What you are asked to do:
Make an exact copy of the records below, leaving every image out.

Scene images with change listings:
-=-=-=-=-

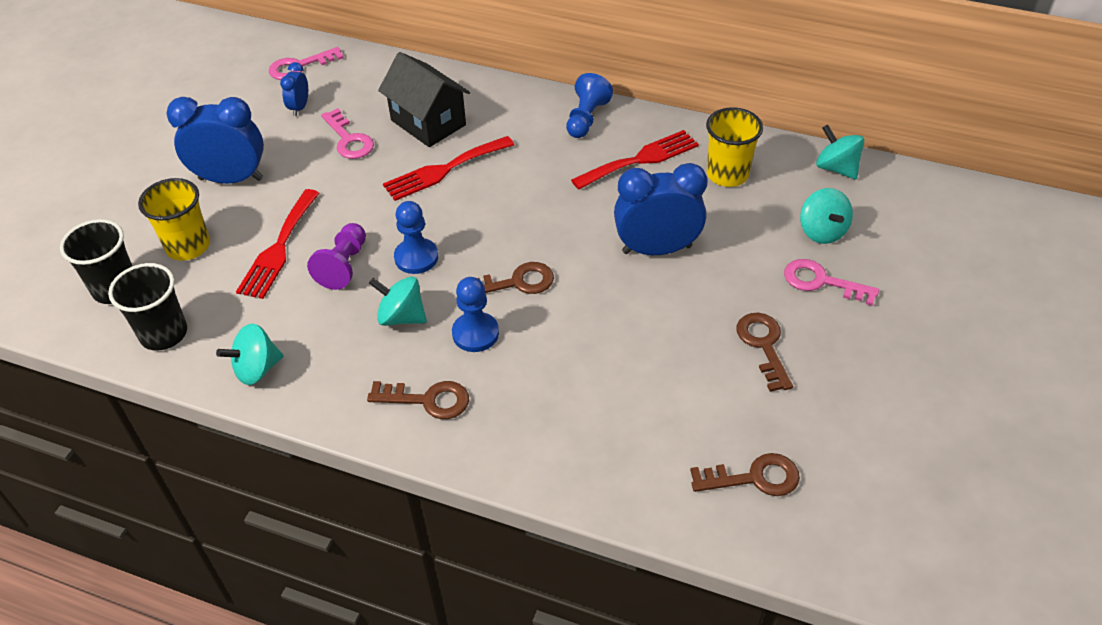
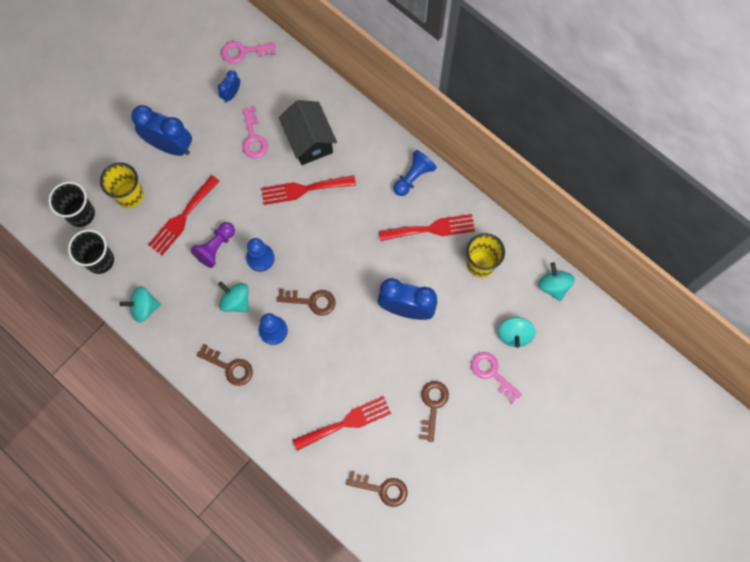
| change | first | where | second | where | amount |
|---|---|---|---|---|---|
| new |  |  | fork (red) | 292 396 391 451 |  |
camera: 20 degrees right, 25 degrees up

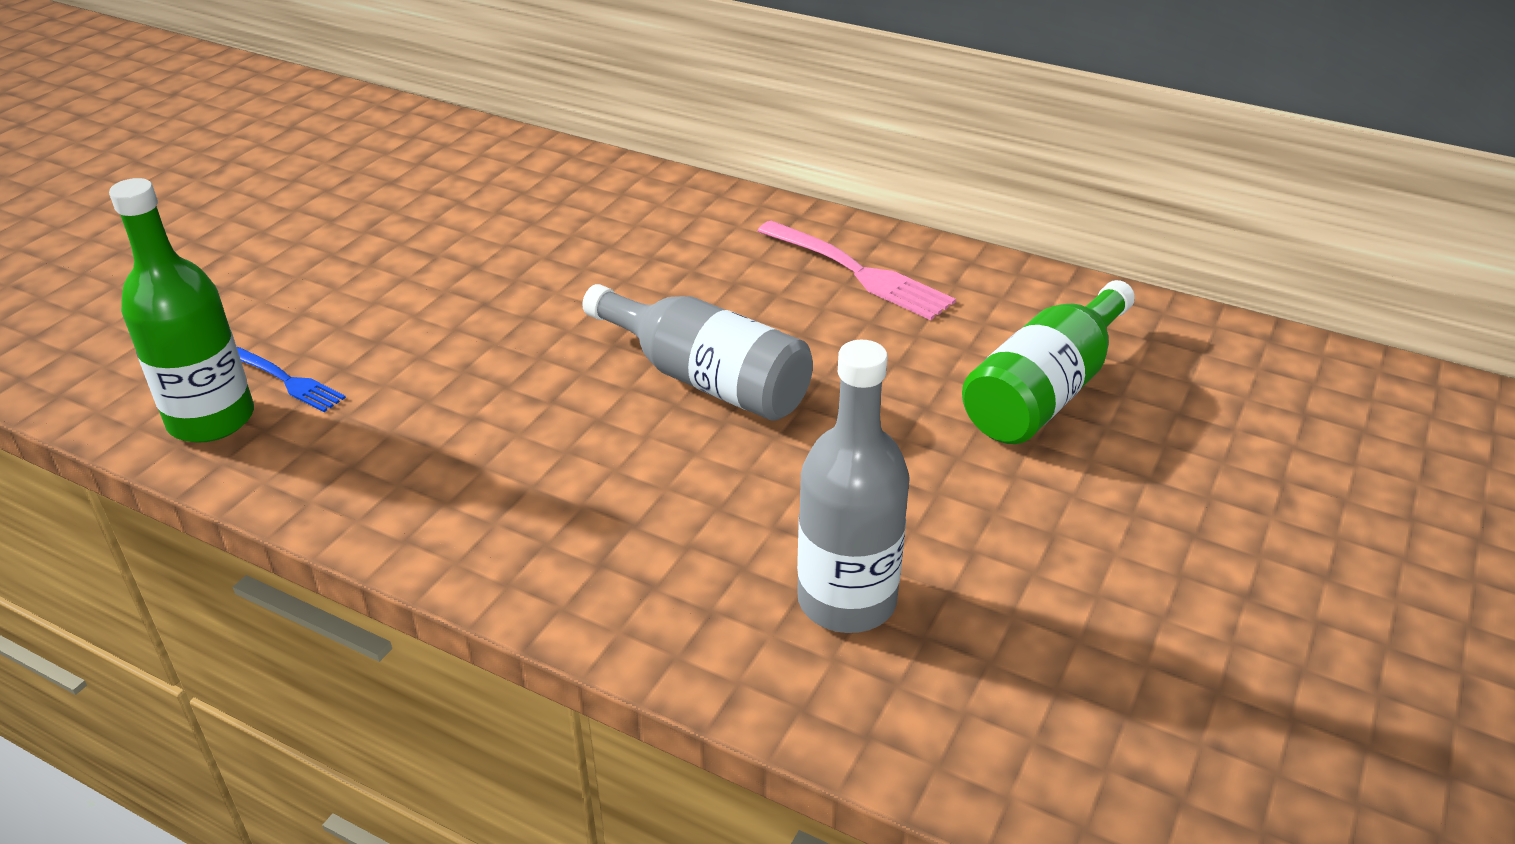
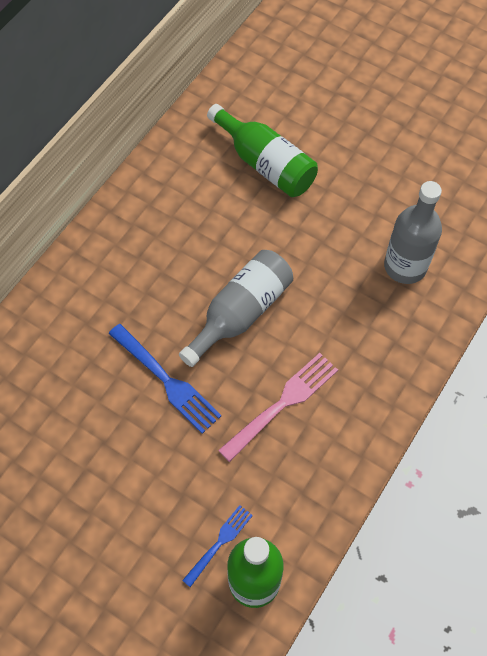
| change | first | where | second | where | amount |
|---|---|---|---|---|---|
| new |  |  | fork (blue) | 109 324 222 434 |  |
| shifted | fork (pink) | 757 220 956 320 |  | 218 353 338 462 |  |
camera: 85 degrees left, 25 degrees up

-=-=-=-=-

Completed task:
| change | first | where | second | where | amount |
|---|---|---|---|---|---|
| new |  |  | fork (red) | 292 396 391 451 |  |
camera: 20 degrees right, 25 degrees up

| change | first | where | second | where | amount |
|---|---|---|---|---|---|
| new |  |  | fork (blue) | 109 324 222 434 |  |
| shifted | fork (pink) | 757 220 956 320 |  | 218 353 338 462 |  |
camera: 85 degrees left, 25 degrees up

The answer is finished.